Stored data entries

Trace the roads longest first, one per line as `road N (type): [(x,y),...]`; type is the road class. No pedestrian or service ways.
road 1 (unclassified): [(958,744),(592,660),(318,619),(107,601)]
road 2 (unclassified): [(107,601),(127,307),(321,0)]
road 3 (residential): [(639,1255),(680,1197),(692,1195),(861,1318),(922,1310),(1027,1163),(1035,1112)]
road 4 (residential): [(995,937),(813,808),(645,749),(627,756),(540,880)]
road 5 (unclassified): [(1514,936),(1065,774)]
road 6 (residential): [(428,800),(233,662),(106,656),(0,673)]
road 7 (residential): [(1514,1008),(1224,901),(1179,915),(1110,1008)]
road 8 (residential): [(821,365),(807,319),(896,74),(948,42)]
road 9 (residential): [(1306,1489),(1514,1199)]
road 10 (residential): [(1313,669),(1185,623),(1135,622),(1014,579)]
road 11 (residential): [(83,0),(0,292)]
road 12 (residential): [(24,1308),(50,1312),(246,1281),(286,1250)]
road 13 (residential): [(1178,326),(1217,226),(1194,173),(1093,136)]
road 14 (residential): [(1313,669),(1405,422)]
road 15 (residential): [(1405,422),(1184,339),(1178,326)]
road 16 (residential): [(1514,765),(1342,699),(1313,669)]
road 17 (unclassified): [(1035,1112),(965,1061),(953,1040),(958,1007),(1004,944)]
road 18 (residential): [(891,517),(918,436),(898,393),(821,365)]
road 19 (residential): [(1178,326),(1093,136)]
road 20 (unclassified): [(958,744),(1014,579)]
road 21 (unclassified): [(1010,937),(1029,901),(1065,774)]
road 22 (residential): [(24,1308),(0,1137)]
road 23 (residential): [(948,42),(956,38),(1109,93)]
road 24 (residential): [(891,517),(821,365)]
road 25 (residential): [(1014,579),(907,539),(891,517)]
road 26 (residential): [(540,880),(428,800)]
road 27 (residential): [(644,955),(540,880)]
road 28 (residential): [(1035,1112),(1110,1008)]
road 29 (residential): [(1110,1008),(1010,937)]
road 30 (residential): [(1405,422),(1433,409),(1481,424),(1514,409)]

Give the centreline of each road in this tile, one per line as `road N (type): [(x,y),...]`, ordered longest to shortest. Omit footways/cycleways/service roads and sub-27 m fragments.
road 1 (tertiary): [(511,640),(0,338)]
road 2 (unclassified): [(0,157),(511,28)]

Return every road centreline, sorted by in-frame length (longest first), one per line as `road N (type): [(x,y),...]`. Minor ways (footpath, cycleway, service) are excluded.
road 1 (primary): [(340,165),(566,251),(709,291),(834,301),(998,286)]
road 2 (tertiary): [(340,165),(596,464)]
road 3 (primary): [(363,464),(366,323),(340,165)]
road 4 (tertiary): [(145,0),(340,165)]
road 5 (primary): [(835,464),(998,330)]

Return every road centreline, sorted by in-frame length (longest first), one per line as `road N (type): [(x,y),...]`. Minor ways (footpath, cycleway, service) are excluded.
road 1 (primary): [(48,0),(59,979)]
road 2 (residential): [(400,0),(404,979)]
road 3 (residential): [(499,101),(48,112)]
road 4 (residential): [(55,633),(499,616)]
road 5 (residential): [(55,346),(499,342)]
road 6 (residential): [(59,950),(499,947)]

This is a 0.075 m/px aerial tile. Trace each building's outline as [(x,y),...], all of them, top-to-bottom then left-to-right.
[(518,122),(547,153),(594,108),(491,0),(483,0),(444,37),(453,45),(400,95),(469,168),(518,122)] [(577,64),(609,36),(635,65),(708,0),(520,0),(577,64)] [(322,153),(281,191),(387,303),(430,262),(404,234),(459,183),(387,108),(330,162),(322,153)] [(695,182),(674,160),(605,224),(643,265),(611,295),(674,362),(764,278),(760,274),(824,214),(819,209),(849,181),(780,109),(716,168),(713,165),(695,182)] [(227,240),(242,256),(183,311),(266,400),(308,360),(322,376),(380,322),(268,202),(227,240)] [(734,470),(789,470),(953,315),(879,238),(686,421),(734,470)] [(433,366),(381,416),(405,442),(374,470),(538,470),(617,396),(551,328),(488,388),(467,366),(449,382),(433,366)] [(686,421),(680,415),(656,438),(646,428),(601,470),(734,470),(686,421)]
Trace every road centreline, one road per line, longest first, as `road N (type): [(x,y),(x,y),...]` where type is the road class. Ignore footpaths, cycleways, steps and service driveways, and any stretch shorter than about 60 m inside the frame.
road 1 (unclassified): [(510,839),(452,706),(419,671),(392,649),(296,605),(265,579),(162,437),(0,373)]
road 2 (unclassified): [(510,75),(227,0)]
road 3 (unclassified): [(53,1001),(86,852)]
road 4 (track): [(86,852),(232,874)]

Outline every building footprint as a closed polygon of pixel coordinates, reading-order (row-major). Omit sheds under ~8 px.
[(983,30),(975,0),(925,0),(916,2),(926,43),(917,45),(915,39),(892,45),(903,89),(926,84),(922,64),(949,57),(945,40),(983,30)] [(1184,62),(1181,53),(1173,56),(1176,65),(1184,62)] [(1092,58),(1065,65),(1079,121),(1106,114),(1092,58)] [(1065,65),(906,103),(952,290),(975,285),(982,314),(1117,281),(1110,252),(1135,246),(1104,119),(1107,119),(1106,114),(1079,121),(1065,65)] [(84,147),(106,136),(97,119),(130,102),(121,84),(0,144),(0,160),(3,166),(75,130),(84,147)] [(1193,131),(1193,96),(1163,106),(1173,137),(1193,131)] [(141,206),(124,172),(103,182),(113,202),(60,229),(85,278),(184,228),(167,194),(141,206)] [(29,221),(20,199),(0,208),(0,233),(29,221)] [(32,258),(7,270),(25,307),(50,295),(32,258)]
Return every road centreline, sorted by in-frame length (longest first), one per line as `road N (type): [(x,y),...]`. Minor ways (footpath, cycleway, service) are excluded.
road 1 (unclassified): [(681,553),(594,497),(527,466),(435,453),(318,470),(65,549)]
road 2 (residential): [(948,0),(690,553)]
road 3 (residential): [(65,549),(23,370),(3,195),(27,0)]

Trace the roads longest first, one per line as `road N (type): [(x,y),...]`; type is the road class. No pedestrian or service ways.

:: WHAT YOU SHOULD DO ::
Copy each of the records above so that nothing differs from the original.

:: TASK ANSWER ::
Trace the roads longest first, one per line as `road N (type): [(x,y),...]`; type is the road class. No pedestrian or service ways.
road 1 (unclassified): [(958,744),(592,660),(318,619),(107,601)]
road 2 (unclassified): [(107,601),(127,307),(321,0)]
road 3 (residential): [(639,1255),(680,1197),(692,1195),(861,1318),(922,1310),(1027,1163),(1035,1112)]
road 4 (residential): [(995,937),(813,808),(645,749),(627,756),(540,880)]
road 5 (unclassified): [(1514,936),(1065,774)]
road 6 (residential): [(428,800),(233,662),(106,656),(0,673)]
road 7 (residential): [(1514,1008),(1224,901),(1179,915),(1110,1008)]
road 8 (residential): [(821,365),(807,319),(896,74),(948,42)]
road 9 (residential): [(1306,1489),(1514,1199)]
road 10 (residential): [(1313,669),(1185,623),(1135,622),(1014,579)]
road 11 (residential): [(83,0),(0,292)]
road 12 (residential): [(24,1308),(50,1312),(246,1281),(286,1250)]
road 13 (residential): [(1178,326),(1217,226),(1194,173),(1093,136)]
road 14 (residential): [(1313,669),(1405,422)]
road 15 (residential): [(1405,422),(1184,339),(1178,326)]
road 16 (residential): [(1514,765),(1342,699),(1313,669)]
road 17 (unclassified): [(1035,1112),(965,1061),(953,1040),(958,1007),(1004,944)]
road 18 (residential): [(891,517),(918,436),(898,393),(821,365)]
road 19 (residential): [(1178,326),(1093,136)]
road 20 (unclassified): [(958,744),(1014,579)]
road 21 (unclassified): [(1010,937),(1029,901),(1065,774)]
road 22 (residential): [(24,1308),(0,1137)]
road 23 (residential): [(948,42),(956,38),(1109,93)]
road 24 (residential): [(891,517),(821,365)]
road 25 (residential): [(1014,579),(907,539),(891,517)]
road 26 (residential): [(540,880),(428,800)]
road 27 (residential): [(644,955),(540,880)]
road 28 (residential): [(1035,1112),(1110,1008)]
road 29 (residential): [(1110,1008),(1010,937)]
road 30 (residential): [(1405,422),(1433,409),(1481,424),(1514,409)]

Give the centreline of each road in this tile, one per line as `road N (type): [(x,y),...]`, ordered longest to shortest. Omit footways/cycleways/service roads and sub-27 m fragments.
road 1 (tertiary): [(511,640),(0,338)]
road 2 (unclassified): [(0,157),(511,28)]

Return every road centreline, sorted by in-frame length (longest first), one per line as `road N (type): [(x,y),...]`. Minor ways (footpath, cycleway, service) are excluded.
road 1 (primary): [(340,165),(566,251),(709,291),(834,301),(998,286)]
road 2 (tertiary): [(340,165),(596,464)]
road 3 (primary): [(363,464),(366,323),(340,165)]
road 4 (tertiary): [(145,0),(340,165)]
road 5 (primary): [(835,464),(998,330)]

Return every road centreline, sorted by in-frame length (longest first), one per line as `road N (type): [(x,y),...]`. Minor ways (footpath, cycleway, service) are excluded.
road 1 (primary): [(48,0),(59,979)]
road 2 (residential): [(400,0),(404,979)]
road 3 (residential): [(499,101),(48,112)]
road 4 (residential): [(55,633),(499,616)]
road 5 (residential): [(55,346),(499,342)]
road 6 (residential): [(59,950),(499,947)]

This is a 0.075 m/px aerial tile. Trace each building's outline as [(x,y),...], all of them, top-to-bottom then left-to-right.
[(518,122),(547,153),(594,108),(491,0),(483,0),(444,37),(453,45),(400,95),(469,168),(518,122)] [(577,64),(609,36),(635,65),(708,0),(520,0),(577,64)] [(322,153),(281,191),(387,303),(430,262),(404,234),(459,183),(387,108),(330,162),(322,153)] [(695,182),(674,160),(605,224),(643,265),(611,295),(674,362),(764,278),(760,274),(824,214),(819,209),(849,181),(780,109),(716,168),(713,165),(695,182)] [(227,240),(242,256),(183,311),(266,400),(308,360),(322,376),(380,322),(268,202),(227,240)] [(734,470),(789,470),(953,315),(879,238),(686,421),(734,470)] [(433,366),(381,416),(405,442),(374,470),(538,470),(617,396),(551,328),(488,388),(467,366),(449,382),(433,366)] [(686,421),(680,415),(656,438),(646,428),(601,470),(734,470),(686,421)]
Trace every road centreline, one road per line, longest first, as `road N (type): [(x,y),(x,y),...]` where type is the road class. Ignore footpaths, cycleways, steps and service driveways, and any stretch shorter than about 60 m inside the frame.
road 1 (unclassified): [(510,839),(452,706),(419,671),(392,649),(296,605),(265,579),(162,437),(0,373)]
road 2 (unclassified): [(510,75),(227,0)]
road 3 (unclassified): [(53,1001),(86,852)]
road 4 (track): [(86,852),(232,874)]

Outline every building footprint as a closed polygon of pixel coordinates, reading-order (row-major). Omit sheds under ~8 px.
[(983,30),(975,0),(925,0),(916,2),(926,43),(917,45),(915,39),(892,45),(903,89),(926,84),(922,64),(949,57),(945,40),(983,30)] [(1184,62),(1181,53),(1173,56),(1176,65),(1184,62)] [(1092,58),(1065,65),(1079,121),(1106,114),(1092,58)] [(1065,65),(906,103),(952,290),(975,285),(982,314),(1117,281),(1110,252),(1135,246),(1104,119),(1107,119),(1106,114),(1079,121),(1065,65)] [(84,147),(106,136),(97,119),(130,102),(121,84),(0,144),(0,160),(3,166),(75,130),(84,147)] [(1193,131),(1193,96),(1163,106),(1173,137),(1193,131)] [(141,206),(124,172),(103,182),(113,202),(60,229),(85,278),(184,228),(167,194),(141,206)] [(29,221),(20,199),(0,208),(0,233),(29,221)] [(32,258),(7,270),(25,307),(50,295),(32,258)]
Return every road centreline, sorted by in-frame length (longest first), one per line as `road N (type): [(x,y),...]`. Minor ways (footpath, cycleway, service) are excluded.
road 1 (unclassified): [(681,553),(594,497),(527,466),(435,453),(318,470),(65,549)]
road 2 (residential): [(948,0),(690,553)]
road 3 (residential): [(65,549),(23,370),(3,195),(27,0)]

Trace the roads longest first, one per line as `road N (type): [(x,y),...]`; type is the road class. No pedestrian or service ways.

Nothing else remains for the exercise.